• [EXERCISE DETAILS] When you have gone through the records, report how many lines include "brown", giving the number and nothing more.

--- START ---

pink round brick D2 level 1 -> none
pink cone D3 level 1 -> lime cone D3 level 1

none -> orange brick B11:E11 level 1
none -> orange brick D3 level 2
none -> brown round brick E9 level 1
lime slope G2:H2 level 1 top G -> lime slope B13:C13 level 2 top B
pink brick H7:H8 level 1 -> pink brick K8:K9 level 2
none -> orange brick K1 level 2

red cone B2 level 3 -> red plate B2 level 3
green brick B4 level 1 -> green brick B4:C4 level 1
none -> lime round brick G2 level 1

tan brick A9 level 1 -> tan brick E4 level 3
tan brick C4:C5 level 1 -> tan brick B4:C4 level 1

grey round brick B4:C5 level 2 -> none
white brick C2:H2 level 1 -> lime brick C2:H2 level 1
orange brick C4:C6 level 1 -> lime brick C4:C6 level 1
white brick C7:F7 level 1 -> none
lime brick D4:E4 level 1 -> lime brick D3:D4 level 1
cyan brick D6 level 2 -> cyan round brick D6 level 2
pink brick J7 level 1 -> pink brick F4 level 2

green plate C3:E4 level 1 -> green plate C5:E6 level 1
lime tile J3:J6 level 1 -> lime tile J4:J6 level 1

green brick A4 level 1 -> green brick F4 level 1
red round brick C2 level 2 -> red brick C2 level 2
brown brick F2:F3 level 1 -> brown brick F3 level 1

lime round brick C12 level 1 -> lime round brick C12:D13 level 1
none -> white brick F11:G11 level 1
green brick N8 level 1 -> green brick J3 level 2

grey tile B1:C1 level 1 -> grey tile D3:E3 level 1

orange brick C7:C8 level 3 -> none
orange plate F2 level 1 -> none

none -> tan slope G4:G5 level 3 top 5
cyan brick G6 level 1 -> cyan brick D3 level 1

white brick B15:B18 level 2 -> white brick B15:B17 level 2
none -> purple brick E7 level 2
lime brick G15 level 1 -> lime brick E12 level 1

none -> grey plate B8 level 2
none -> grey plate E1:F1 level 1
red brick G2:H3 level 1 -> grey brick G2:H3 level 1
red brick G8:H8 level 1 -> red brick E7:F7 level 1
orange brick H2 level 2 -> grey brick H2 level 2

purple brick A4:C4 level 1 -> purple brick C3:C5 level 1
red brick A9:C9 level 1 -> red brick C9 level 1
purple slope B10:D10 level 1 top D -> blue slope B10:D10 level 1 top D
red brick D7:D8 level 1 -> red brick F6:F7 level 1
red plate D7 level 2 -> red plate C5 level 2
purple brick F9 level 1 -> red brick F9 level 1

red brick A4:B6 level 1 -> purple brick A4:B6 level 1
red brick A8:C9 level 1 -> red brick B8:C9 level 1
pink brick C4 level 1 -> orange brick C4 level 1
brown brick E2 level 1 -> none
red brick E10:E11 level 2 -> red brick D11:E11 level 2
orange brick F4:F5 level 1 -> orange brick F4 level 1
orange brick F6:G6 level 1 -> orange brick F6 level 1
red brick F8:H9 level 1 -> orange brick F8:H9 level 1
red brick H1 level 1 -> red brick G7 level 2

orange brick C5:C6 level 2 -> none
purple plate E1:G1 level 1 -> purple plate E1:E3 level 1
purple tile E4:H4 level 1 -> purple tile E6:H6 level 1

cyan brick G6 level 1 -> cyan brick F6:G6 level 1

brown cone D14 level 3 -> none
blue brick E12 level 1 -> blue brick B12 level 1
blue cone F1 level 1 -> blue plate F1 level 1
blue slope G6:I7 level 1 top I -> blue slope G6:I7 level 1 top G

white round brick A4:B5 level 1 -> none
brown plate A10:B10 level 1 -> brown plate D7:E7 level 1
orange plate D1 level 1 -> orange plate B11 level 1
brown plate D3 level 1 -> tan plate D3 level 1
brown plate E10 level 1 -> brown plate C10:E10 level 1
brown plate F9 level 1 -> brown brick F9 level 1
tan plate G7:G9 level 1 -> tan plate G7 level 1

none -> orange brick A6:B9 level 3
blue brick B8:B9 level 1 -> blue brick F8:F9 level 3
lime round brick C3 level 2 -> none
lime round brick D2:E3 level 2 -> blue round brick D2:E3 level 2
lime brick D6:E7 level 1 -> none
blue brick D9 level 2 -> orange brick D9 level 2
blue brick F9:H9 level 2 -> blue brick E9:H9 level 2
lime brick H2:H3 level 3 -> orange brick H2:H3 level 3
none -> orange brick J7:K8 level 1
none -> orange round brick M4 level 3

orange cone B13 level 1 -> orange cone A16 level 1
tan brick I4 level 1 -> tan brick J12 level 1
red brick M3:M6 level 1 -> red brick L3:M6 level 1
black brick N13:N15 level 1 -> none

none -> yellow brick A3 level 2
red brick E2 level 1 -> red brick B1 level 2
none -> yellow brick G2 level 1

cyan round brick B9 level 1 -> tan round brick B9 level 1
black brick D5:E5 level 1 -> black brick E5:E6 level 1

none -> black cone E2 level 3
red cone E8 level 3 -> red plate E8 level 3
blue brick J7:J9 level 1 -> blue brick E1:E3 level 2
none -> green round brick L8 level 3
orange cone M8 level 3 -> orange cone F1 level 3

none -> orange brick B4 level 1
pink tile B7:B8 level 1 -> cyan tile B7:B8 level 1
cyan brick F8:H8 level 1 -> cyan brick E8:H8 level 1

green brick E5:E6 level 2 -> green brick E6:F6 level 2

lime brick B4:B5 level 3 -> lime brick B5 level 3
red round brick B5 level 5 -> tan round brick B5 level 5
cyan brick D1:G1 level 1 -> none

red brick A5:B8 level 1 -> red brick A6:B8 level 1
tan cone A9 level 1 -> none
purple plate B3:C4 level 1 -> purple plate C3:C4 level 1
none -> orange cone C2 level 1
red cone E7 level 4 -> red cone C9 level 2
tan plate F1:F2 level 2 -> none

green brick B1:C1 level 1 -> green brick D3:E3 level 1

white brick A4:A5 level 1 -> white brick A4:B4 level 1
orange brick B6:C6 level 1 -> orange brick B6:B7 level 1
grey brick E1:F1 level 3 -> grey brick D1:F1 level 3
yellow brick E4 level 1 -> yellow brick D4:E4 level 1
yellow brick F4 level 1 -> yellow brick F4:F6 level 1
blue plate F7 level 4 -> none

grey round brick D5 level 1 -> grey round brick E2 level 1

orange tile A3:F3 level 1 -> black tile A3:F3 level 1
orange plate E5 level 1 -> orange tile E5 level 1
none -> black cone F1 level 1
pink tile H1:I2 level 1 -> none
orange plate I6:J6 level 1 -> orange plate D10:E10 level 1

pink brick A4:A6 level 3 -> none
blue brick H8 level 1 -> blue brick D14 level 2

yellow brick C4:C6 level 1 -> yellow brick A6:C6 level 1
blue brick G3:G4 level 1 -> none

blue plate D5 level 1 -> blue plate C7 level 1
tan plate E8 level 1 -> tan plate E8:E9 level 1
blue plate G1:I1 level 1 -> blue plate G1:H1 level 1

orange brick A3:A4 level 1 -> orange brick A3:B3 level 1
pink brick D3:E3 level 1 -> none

--- END ---

• [ANSWER] 8